__Image sequences with motion text__.

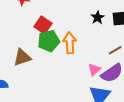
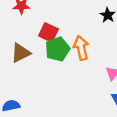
brown triangle: (22, 57) -> (21, 53), moved

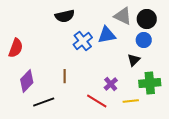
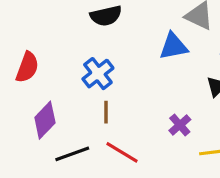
blue cross: (83, 41) -> (98, 74), moved
red line: (97, 101) -> (122, 152), moved

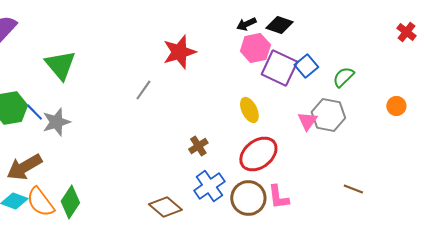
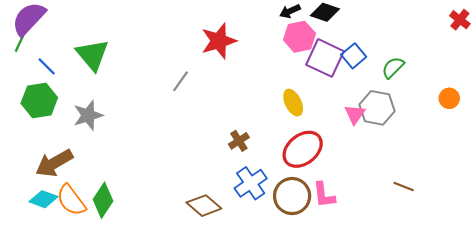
blue line: (34, 112) -> (47, 66), moved

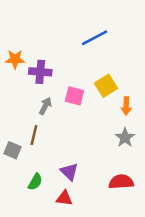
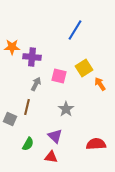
blue line: (95, 38) -> (75, 30), turned -30
orange arrow: (126, 106) -> (100, 84), turned 144
gray star: (125, 138) -> (66, 109), moved

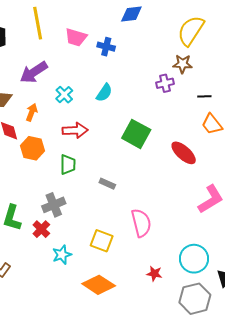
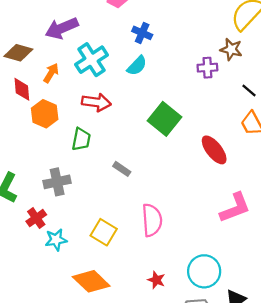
blue cross: (106, 47) -> (142, 33), moved
cyan cross: (64, 95) -> (91, 60), size x1.6
black line: (204, 96) -> (249, 90), turned 32
red cross: (41, 229) -> (36, 218), moved

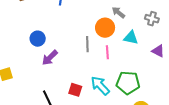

__WHAT YOU NEED TO DO__. Restate the entries verbatim, without pictures.

__ANSWER FOR THE TASK__.
brown triangle: (22, 57) -> (21, 53), moved

blue cross: (83, 41) -> (98, 74), moved
red line: (97, 101) -> (122, 152), moved

blue line: (34, 112) -> (47, 66), moved

blue line: (95, 38) -> (75, 30), turned -30
orange arrow: (126, 106) -> (100, 84), turned 144
gray star: (125, 138) -> (66, 109), moved

blue cross: (106, 47) -> (142, 33), moved
cyan cross: (64, 95) -> (91, 60), size x1.6
black line: (204, 96) -> (249, 90), turned 32
red cross: (41, 229) -> (36, 218), moved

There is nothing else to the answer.